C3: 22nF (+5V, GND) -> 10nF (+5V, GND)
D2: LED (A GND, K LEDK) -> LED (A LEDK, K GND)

...

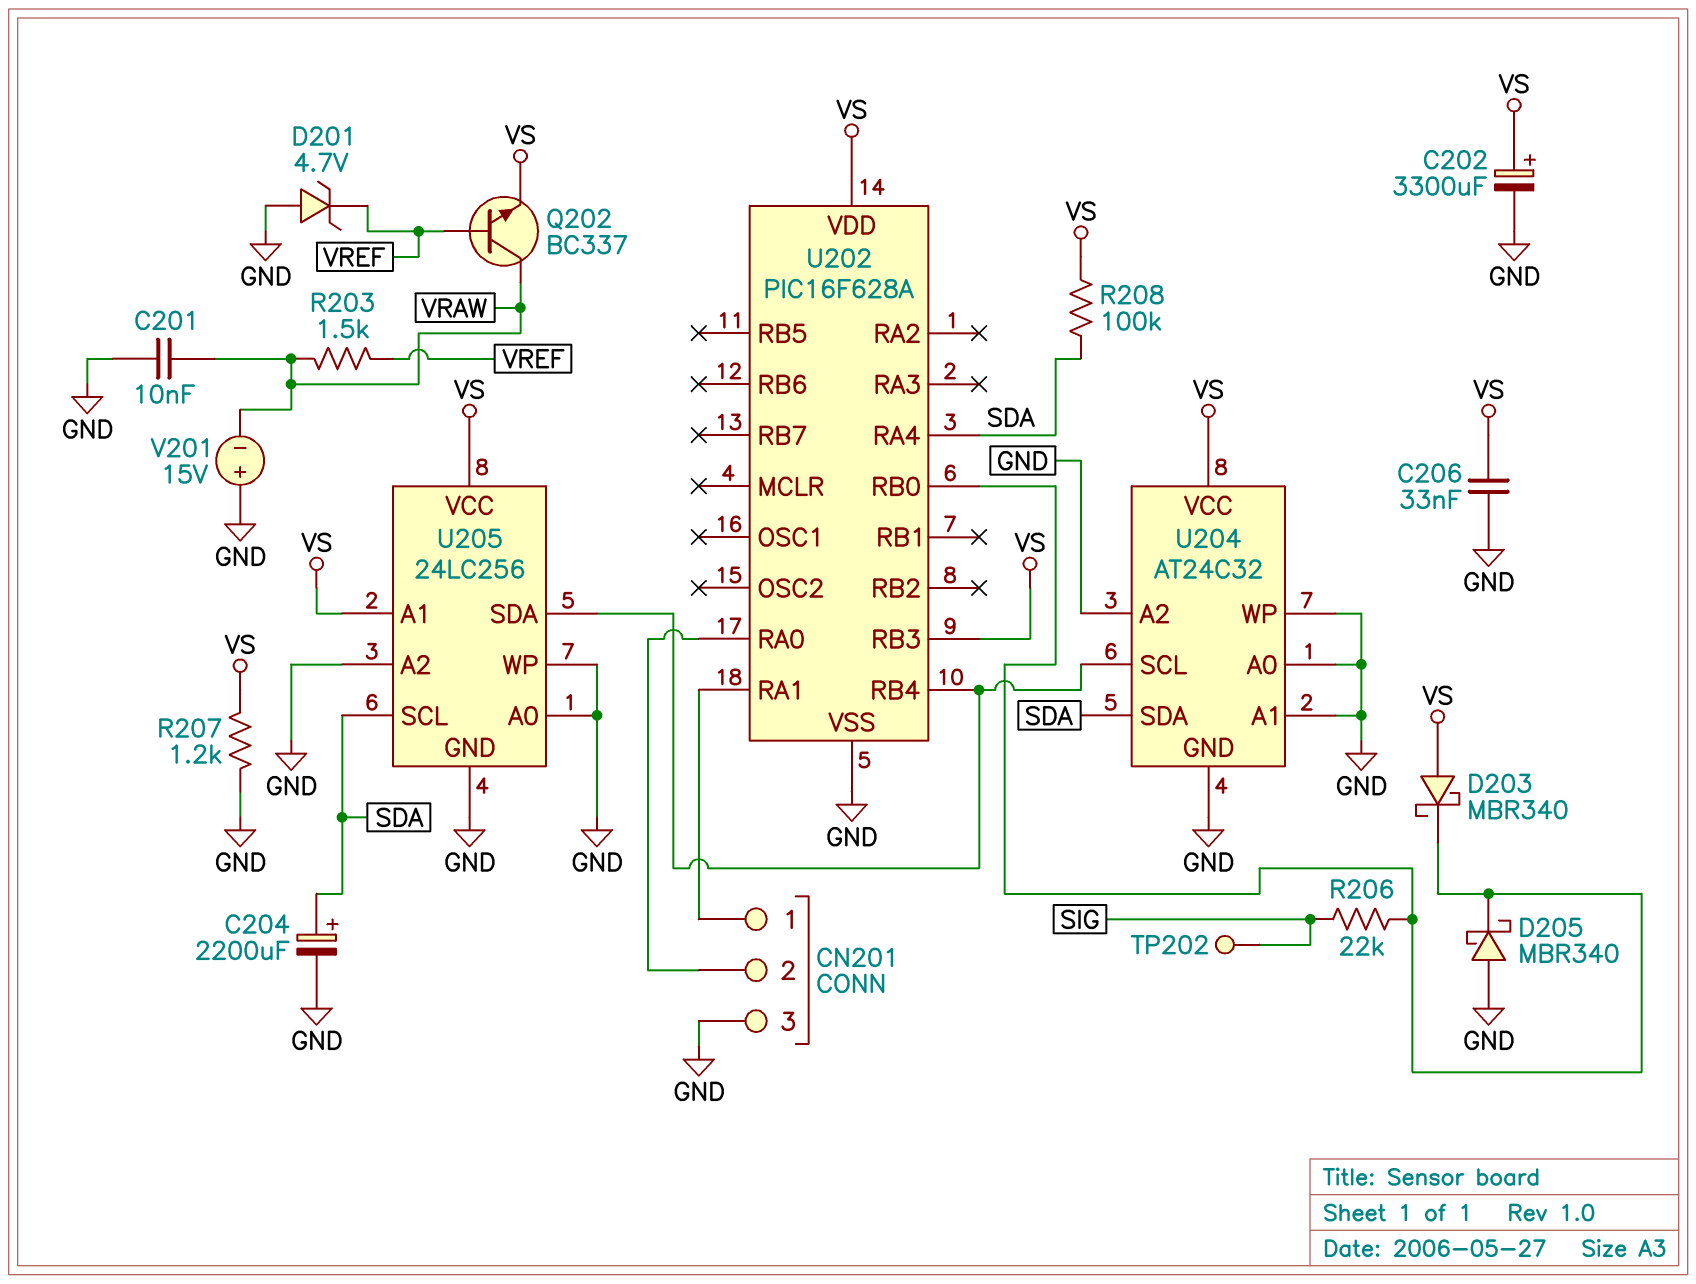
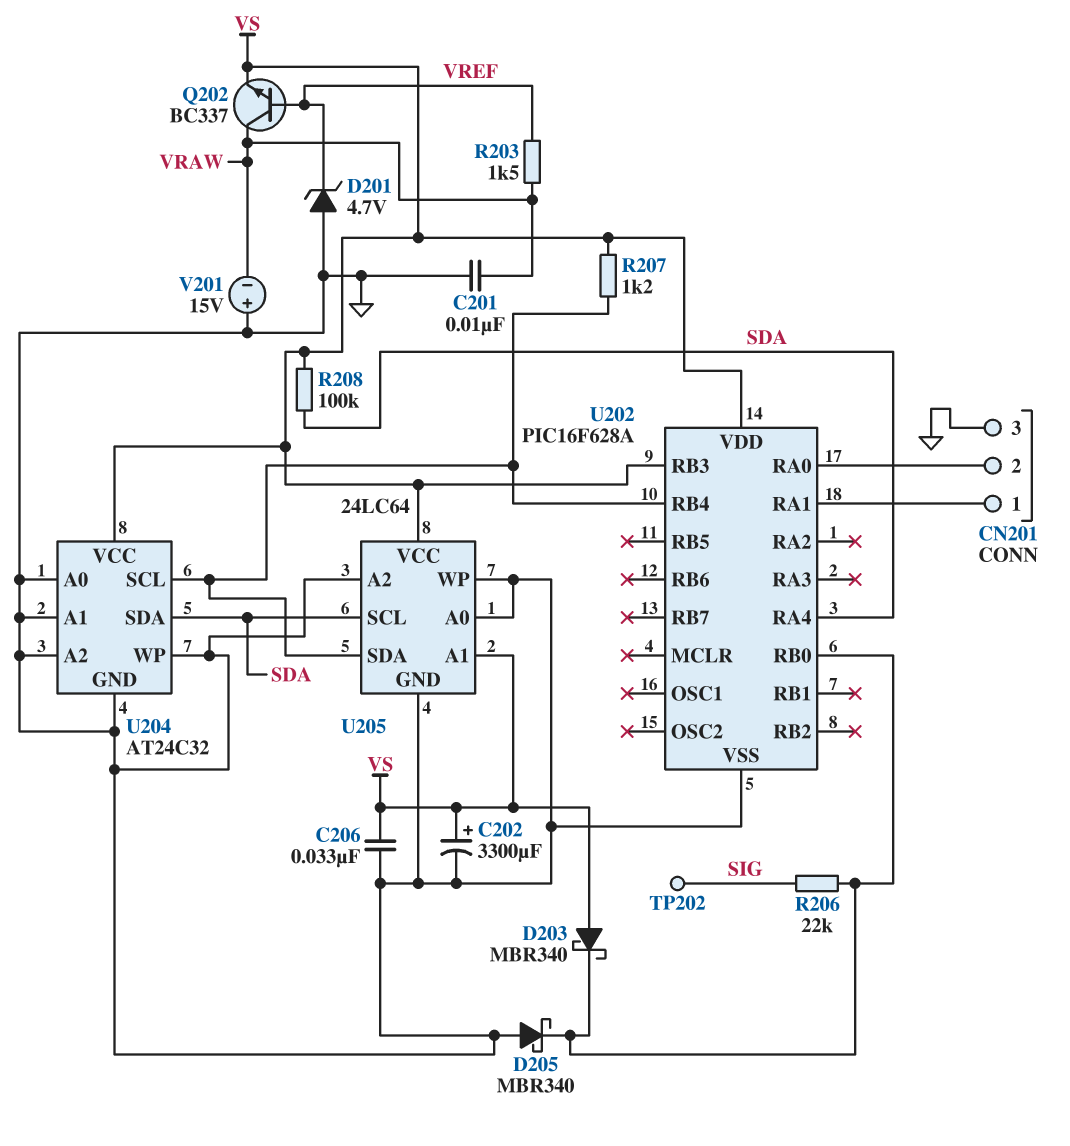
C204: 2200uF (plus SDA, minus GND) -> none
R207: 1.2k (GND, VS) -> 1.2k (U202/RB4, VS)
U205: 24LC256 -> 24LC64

→ **The task**: Output the lines above between the one holding "R207: 1.2k (GND, VS) -> 1.2k (U202/RB4, VS)" and the one holding "U205: 24LC256 -> 24LC64", inclusive, with nothing before or after them.

→ **Answer to this task**:
R207: 1.2k (GND, VS) -> 1.2k (U202/RB4, VS)
U205: 24LC256 -> 24LC64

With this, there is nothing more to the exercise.